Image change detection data

_ _ _ _

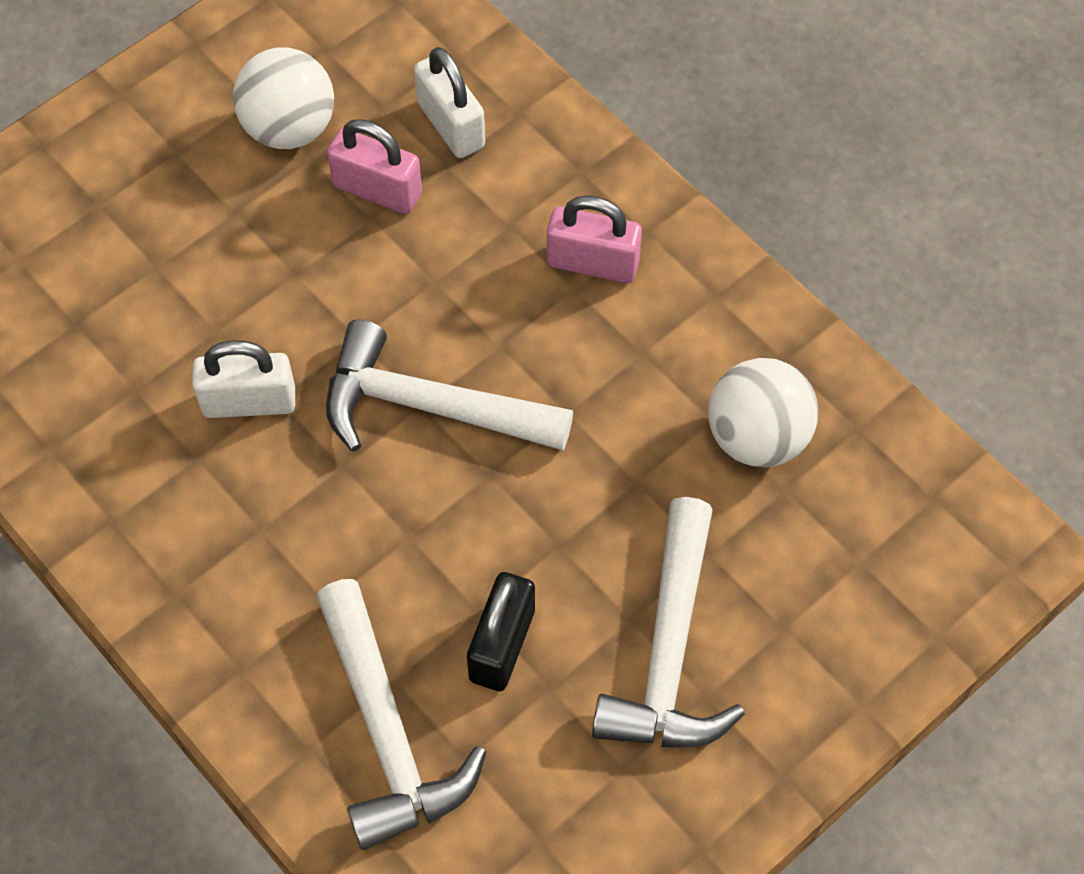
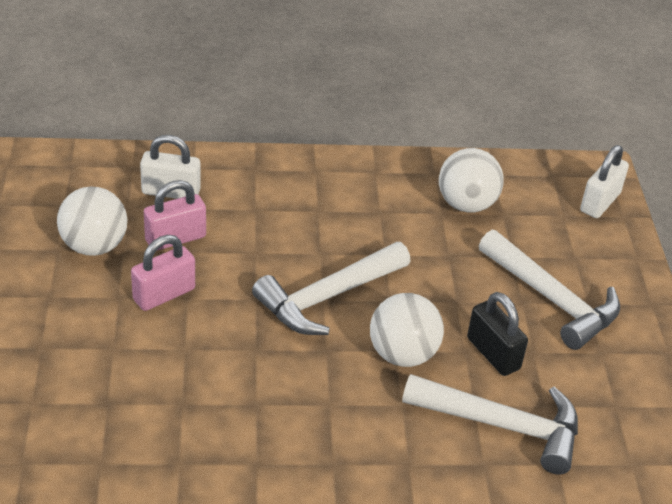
camera: 55 degrees left, 20 degrees down
(249, 402) = (246, 361): white padlock -> white padlock (600, 202)
(408, 548) = (402, 354): none -> white ball
(592, 263) = (311, 196): pink padlock -> pink padlock (164, 294)

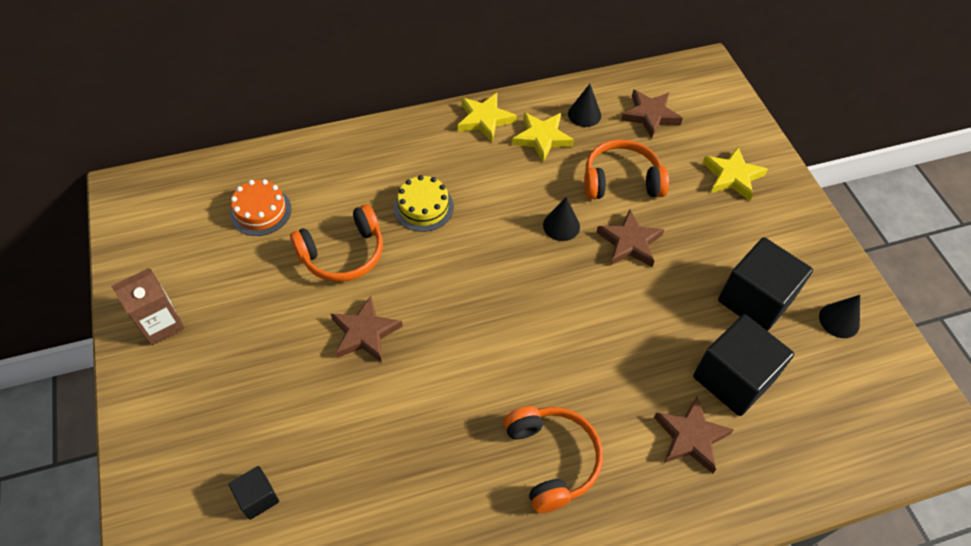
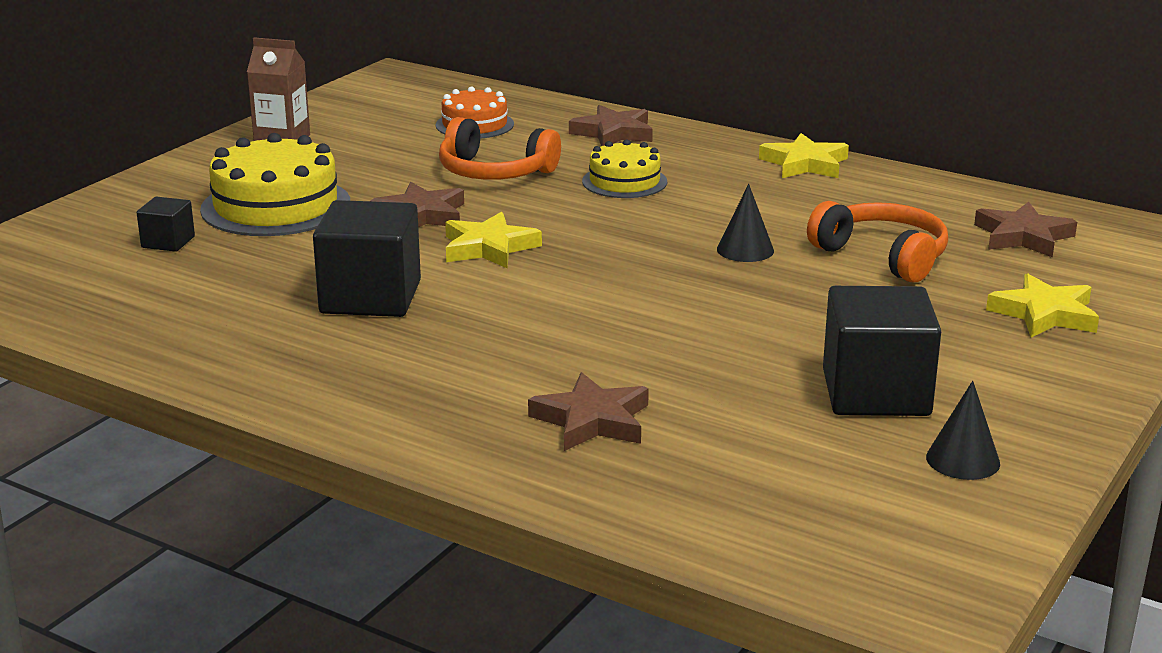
camera: 50 degrees right, 30 degrees down
(267, 399) = (276, 206): none -> yellow cake
(542, 138) = (846, 197): yellow star -> yellow star (488, 247)
(552, 460) = (426, 354): orange headphones -> none
(584, 114) = (934, 204): black cone -> none
(629, 242) = (802, 292): brown star -> brown star (613, 133)
(733, 378) = (726, 418): black cube -> black cube (370, 297)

_ _ _ _

ABOUT THIS EXERCISE. Could you print, word for word, the line containing "camera: 50 degrees right, 30 degrees down" and every line after it through the end of the records, and nothing else?

EXPECTED ANSWER.
camera: 50 degrees right, 30 degrees down
(267, 399) = (276, 206): none -> yellow cake
(542, 138) = (846, 197): yellow star -> yellow star (488, 247)
(552, 460) = (426, 354): orange headphones -> none
(584, 114) = (934, 204): black cone -> none
(629, 242) = (802, 292): brown star -> brown star (613, 133)
(733, 378) = (726, 418): black cube -> black cube (370, 297)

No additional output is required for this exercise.